[Records provided Boundary: Start]

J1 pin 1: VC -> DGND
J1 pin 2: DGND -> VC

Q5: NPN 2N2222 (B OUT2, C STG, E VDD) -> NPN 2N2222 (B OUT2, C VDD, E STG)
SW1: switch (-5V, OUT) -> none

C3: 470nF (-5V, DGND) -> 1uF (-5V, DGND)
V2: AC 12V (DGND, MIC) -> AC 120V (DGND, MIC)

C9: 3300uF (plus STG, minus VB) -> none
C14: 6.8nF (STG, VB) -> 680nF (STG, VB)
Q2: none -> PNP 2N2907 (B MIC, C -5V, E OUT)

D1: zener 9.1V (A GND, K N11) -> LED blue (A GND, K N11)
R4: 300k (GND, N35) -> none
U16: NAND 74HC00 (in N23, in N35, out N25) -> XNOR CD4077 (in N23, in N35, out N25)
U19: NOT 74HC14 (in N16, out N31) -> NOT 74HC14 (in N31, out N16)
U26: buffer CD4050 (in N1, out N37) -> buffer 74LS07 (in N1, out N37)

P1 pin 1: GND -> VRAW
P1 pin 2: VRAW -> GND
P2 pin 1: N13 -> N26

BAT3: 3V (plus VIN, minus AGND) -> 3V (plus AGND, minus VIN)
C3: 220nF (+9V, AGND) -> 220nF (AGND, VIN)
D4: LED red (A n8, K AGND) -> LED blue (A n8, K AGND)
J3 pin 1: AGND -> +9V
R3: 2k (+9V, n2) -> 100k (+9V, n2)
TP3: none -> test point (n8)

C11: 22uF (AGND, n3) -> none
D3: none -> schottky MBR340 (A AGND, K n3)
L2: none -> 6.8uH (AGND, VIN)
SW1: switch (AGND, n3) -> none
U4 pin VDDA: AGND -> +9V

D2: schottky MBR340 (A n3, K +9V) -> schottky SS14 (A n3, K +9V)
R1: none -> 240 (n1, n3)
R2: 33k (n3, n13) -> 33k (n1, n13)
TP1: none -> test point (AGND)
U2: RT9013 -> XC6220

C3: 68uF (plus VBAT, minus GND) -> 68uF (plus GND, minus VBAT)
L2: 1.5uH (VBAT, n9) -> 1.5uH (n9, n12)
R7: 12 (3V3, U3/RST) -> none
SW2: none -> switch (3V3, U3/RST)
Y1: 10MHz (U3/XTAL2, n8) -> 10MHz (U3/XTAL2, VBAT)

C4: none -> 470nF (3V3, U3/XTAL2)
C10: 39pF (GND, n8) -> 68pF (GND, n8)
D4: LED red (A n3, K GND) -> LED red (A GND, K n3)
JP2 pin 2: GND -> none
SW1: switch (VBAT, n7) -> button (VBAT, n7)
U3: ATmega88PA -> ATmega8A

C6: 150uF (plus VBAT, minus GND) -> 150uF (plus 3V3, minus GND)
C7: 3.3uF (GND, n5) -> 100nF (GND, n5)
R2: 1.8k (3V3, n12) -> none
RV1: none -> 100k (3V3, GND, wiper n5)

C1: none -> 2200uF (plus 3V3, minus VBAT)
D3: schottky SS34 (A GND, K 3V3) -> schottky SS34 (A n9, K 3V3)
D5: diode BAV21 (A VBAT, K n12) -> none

[Records provided Boundary: End]

> How to complete this task: From the entries above, return each line with the word "test" in it.

> Answer to the problem:
TP3: none -> test point (n8)
TP1: none -> test point (AGND)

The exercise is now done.